» **What you need to do**: The output should be exactly the lines from the one containing "delete | key" through the last line of the records, and only those.

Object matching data
——

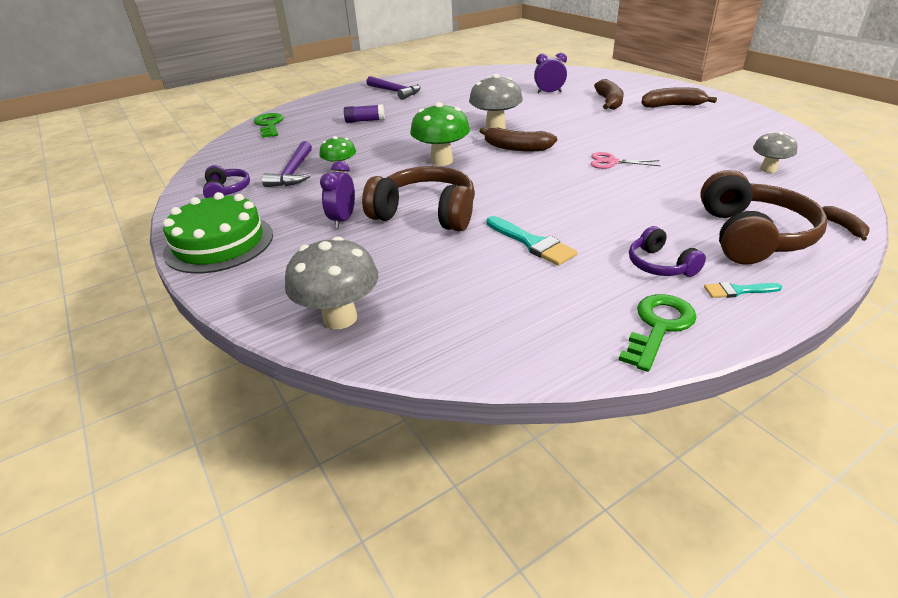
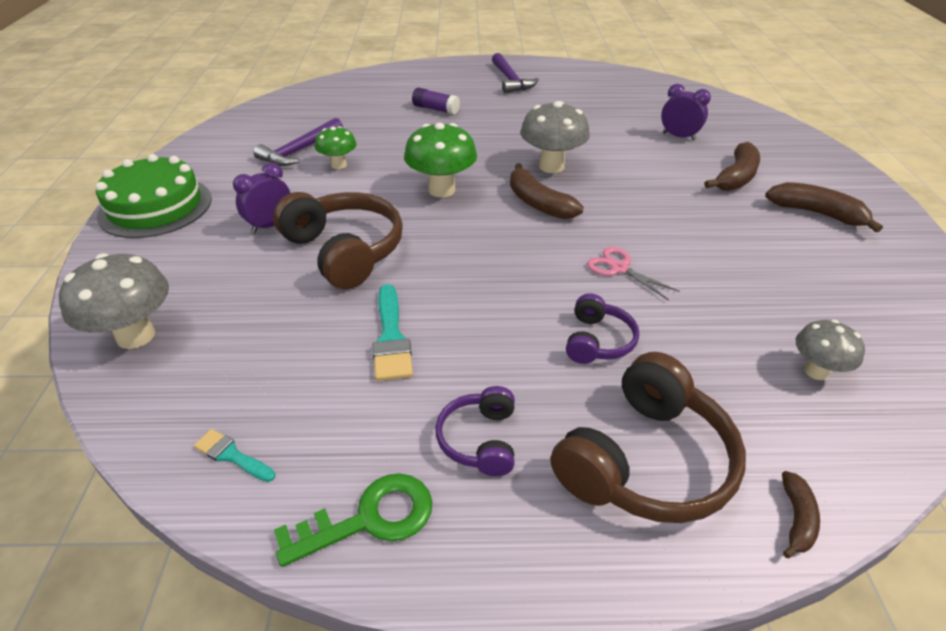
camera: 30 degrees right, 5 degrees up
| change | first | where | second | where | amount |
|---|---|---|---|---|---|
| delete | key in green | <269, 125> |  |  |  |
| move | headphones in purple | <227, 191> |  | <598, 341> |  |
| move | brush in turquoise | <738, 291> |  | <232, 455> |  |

——

» **The answer**:
| delete | key in green | <269, 125> |  |  |  |
| move | headphones in purple | <227, 191> |  | <598, 341> |  |
| move | brush in turquoise | <738, 291> |  | <232, 455> |  |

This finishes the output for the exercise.